**AIM OF THE TASK:** Which of the lines in the records below hold the string "clockwise"? Copy every one of them.

━━ DATA SUPPLIED

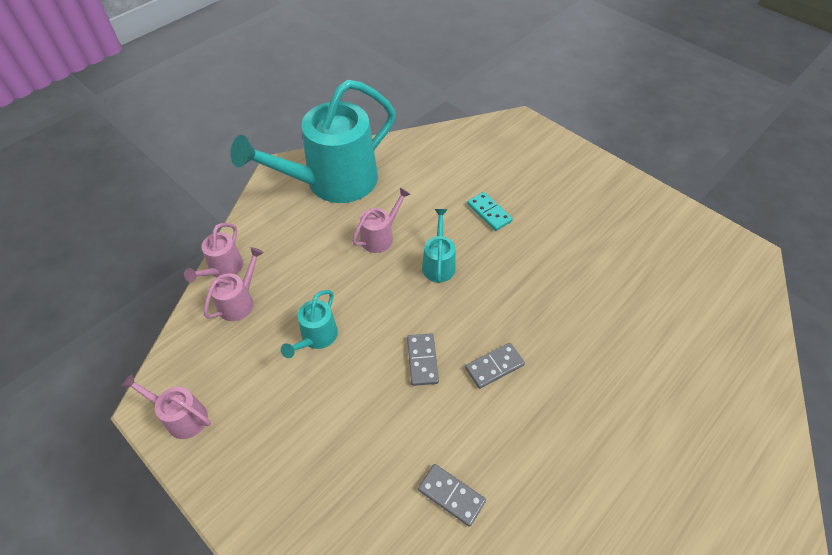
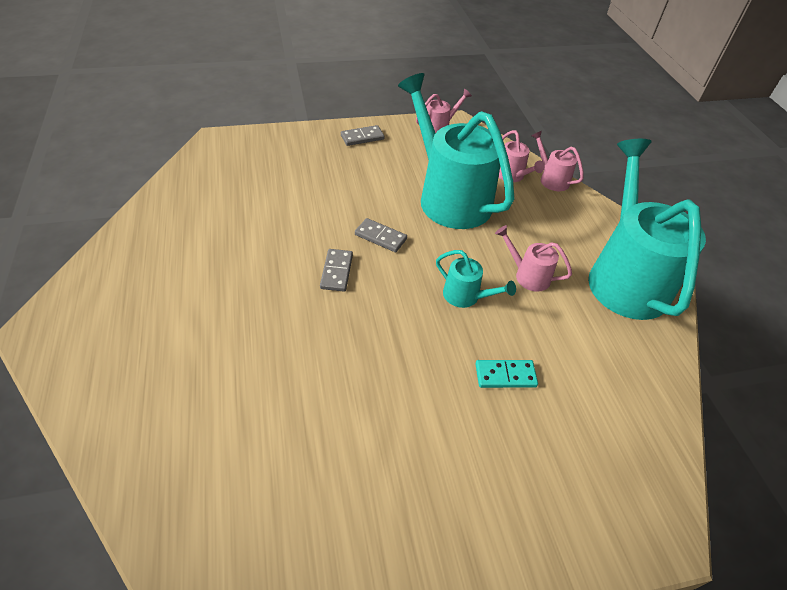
camera: 120 degrees right, 5 degrees down
(316, 338) = (448, 196): turquoise watering can -> turquoise watering can, size x2.33
(380, 236) = (527, 275): pink watering can -> pink watering can turned 135 degrees clockwise
(451, 495) = (278, 201): grey domino -> grey domino (362, 137)

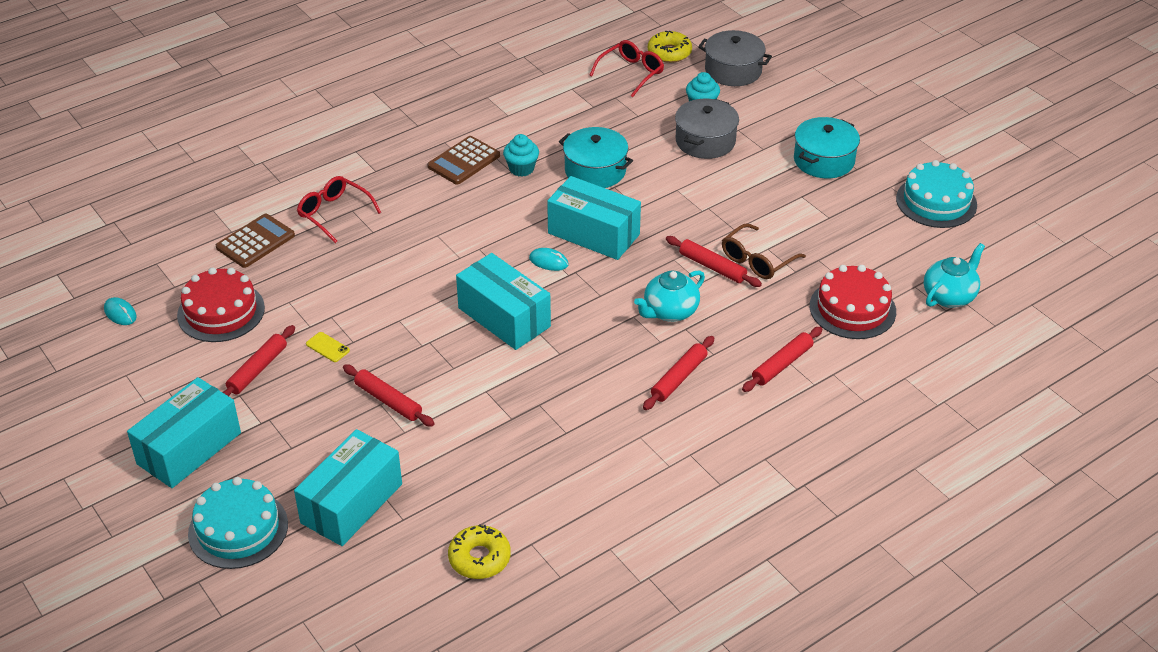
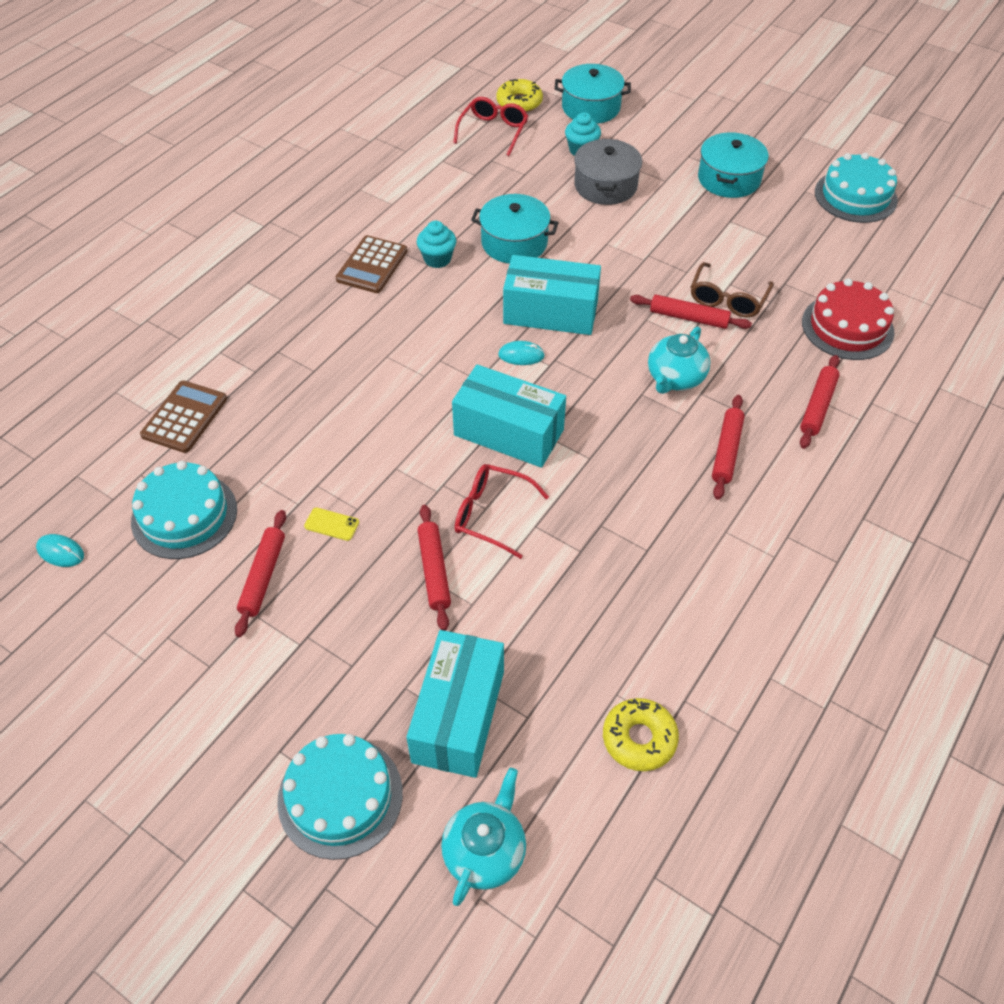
camera: 20 degrees left, 10 degrees up
(189, 448) = (228, 706): turquoise box -> none
(221, 312) = (184, 515): red cake -> turquoise cake
(334, 213) = (259, 360): red glasses -> red glasses (491, 514)
(388, 401) = (434, 570): red rolling pin -> red rolling pin turned 60 degrees clockwise
(733, 70) = (591, 107): grey pot -> turquoise pot
(949, 296) = (926, 289): turquoise teapot -> turquoise teapot (485, 852)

━━━━

**ANSWER SPACE:**
(380, 236) = (527, 275): pink watering can -> pink watering can turned 135 degrees clockwise
(388, 401) = (434, 570): red rolling pin -> red rolling pin turned 60 degrees clockwise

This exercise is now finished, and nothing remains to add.